--- What is required ---
In the listing below, every line with the word "down" needs to be copied.

[[ Data shown, beginning ]]

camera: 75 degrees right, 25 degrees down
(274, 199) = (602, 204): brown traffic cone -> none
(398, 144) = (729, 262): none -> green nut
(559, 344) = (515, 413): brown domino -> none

[[ Data shown, end ]]
[[ Data shown, beginning ]]

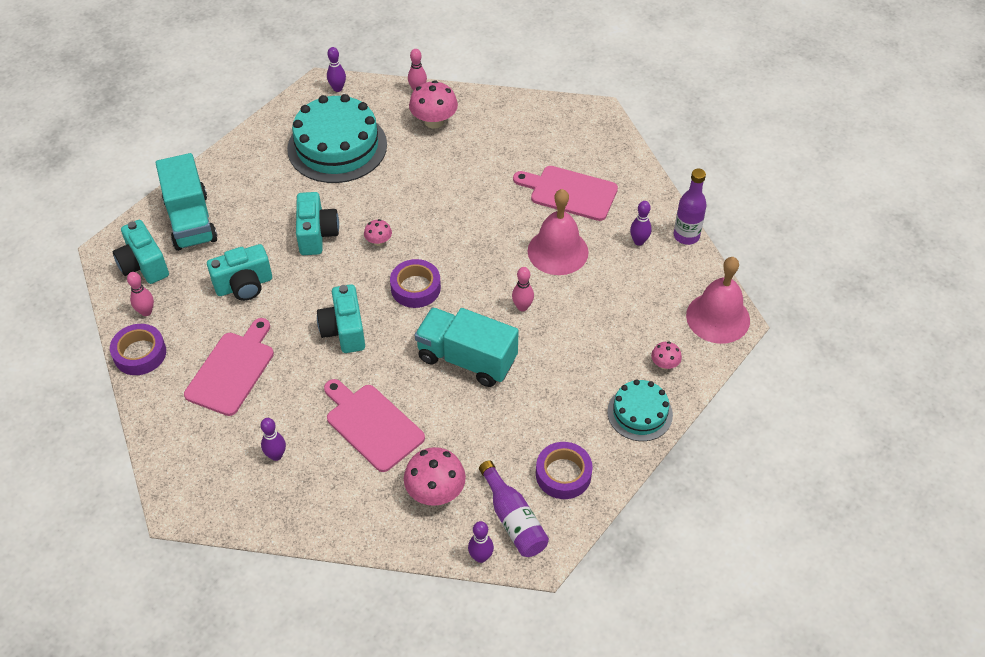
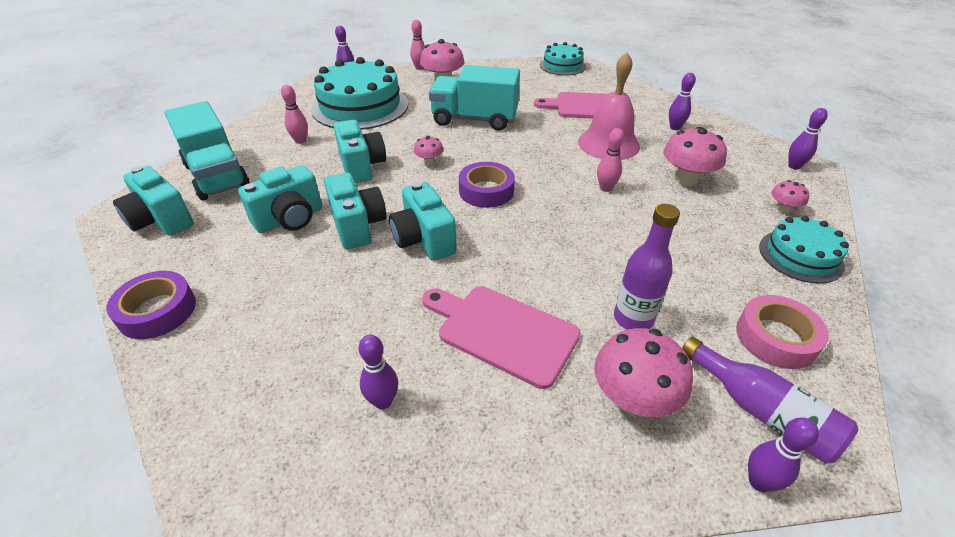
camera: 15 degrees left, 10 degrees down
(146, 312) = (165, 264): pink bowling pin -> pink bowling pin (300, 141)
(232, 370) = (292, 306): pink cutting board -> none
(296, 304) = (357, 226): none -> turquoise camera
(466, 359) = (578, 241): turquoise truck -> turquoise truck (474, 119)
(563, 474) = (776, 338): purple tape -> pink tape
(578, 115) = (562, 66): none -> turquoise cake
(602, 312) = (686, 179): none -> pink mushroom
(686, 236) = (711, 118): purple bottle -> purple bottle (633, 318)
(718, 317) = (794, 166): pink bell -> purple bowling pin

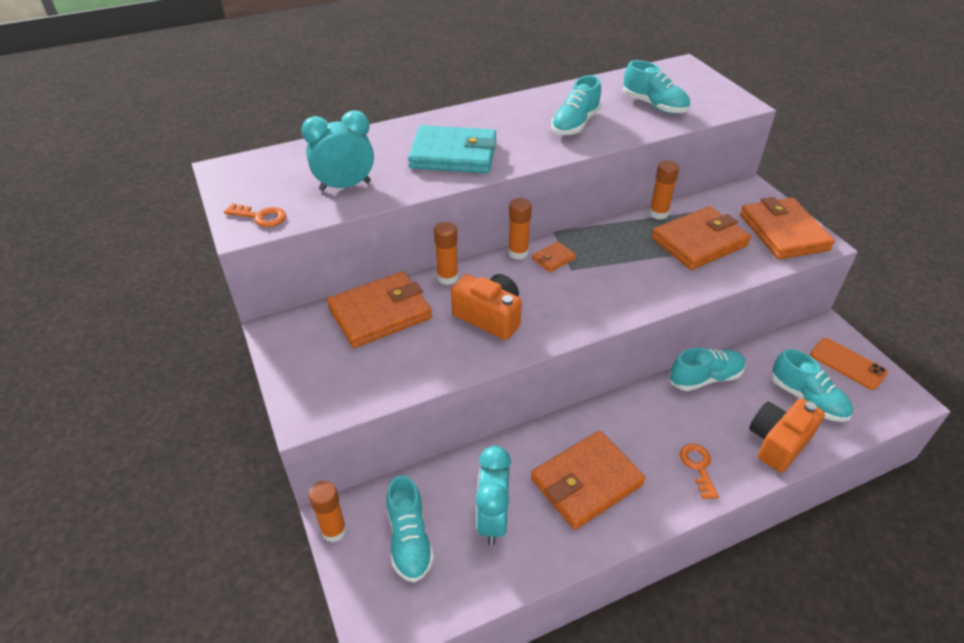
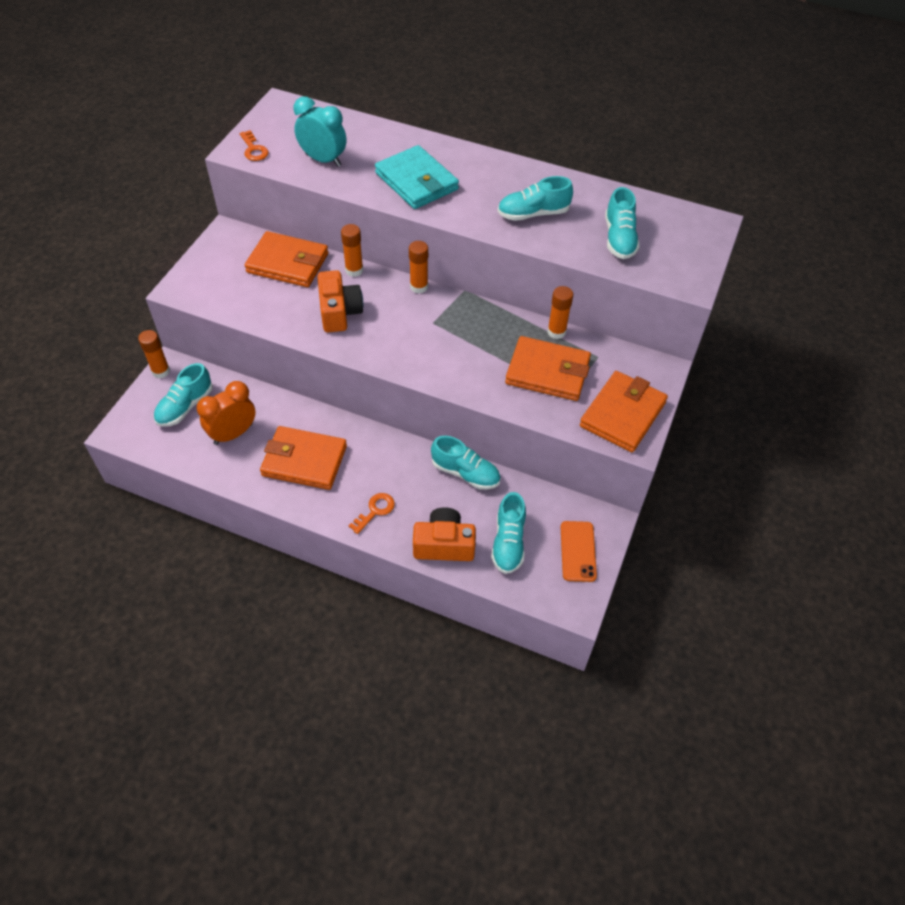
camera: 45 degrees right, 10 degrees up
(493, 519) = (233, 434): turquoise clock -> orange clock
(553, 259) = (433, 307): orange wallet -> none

[[ Data shown, end ]]

--- Answer ---
camera: 75 degrees right, 25 degrees down
camera: 15 degrees left, 10 degrees down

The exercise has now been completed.